====== DATA RECORDS ======
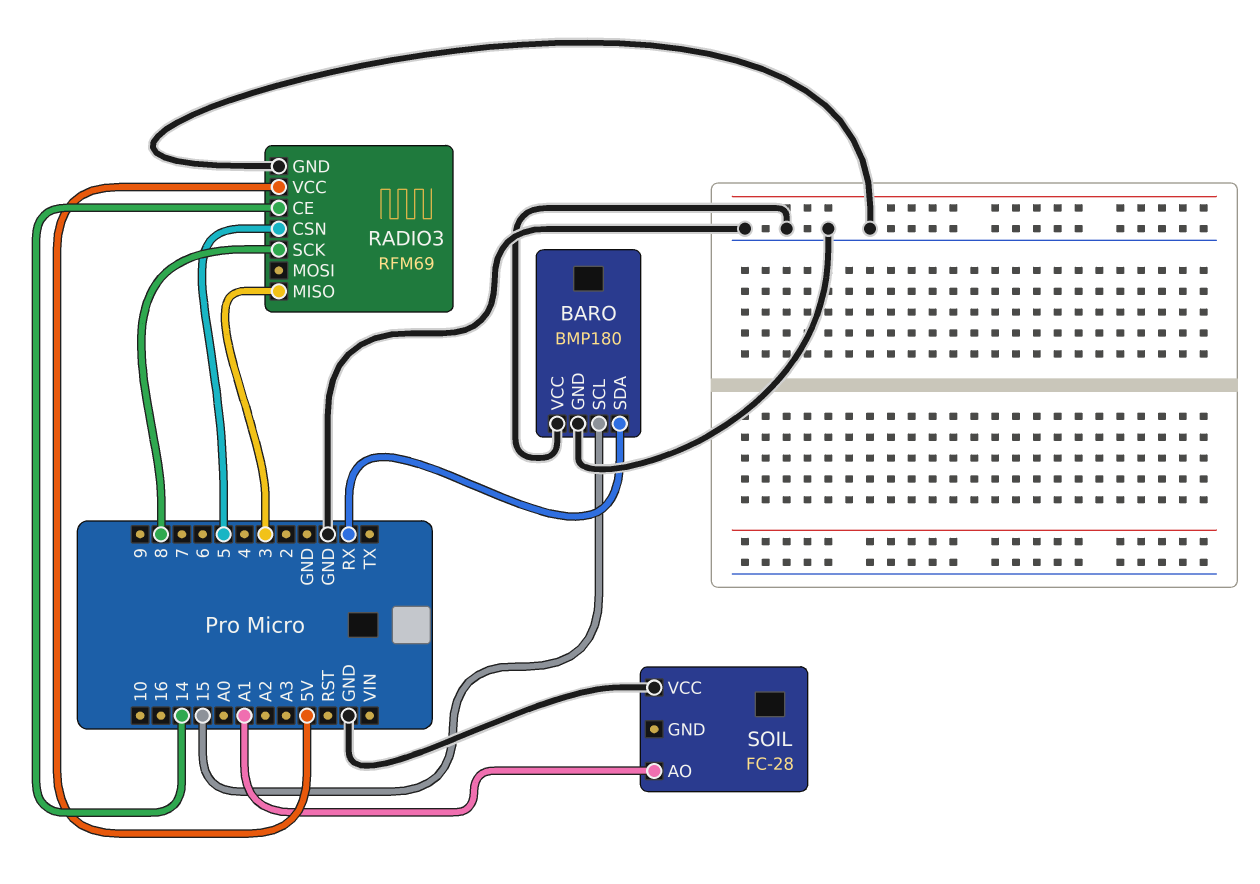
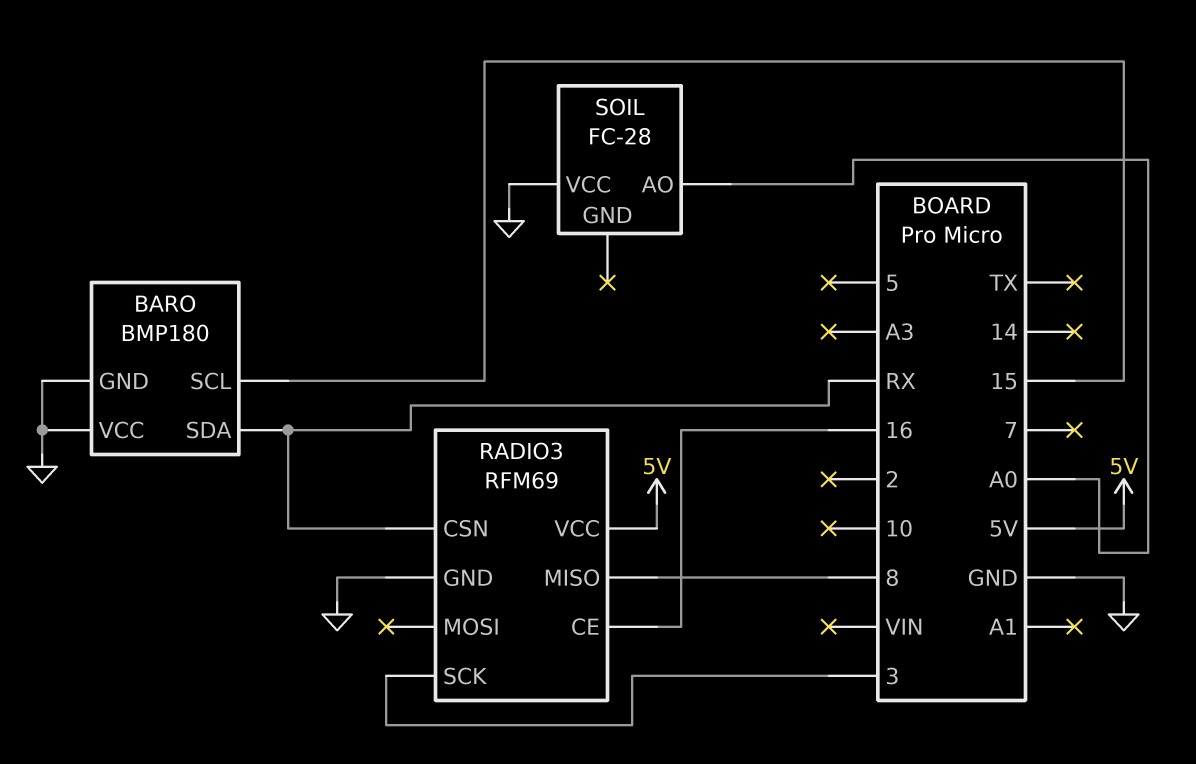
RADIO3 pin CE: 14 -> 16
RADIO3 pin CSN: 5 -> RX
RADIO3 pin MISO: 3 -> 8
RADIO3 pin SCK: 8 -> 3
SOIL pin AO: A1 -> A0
======
### DESCRIPTION OF THE TASK
Your copy should match the records word for word, with the pictures removed.

### ANSWER FOR THE TASK
RADIO3 pin CE: 14 -> 16
RADIO3 pin CSN: 5 -> RX
RADIO3 pin MISO: 3 -> 8
RADIO3 pin SCK: 8 -> 3
SOIL pin AO: A1 -> A0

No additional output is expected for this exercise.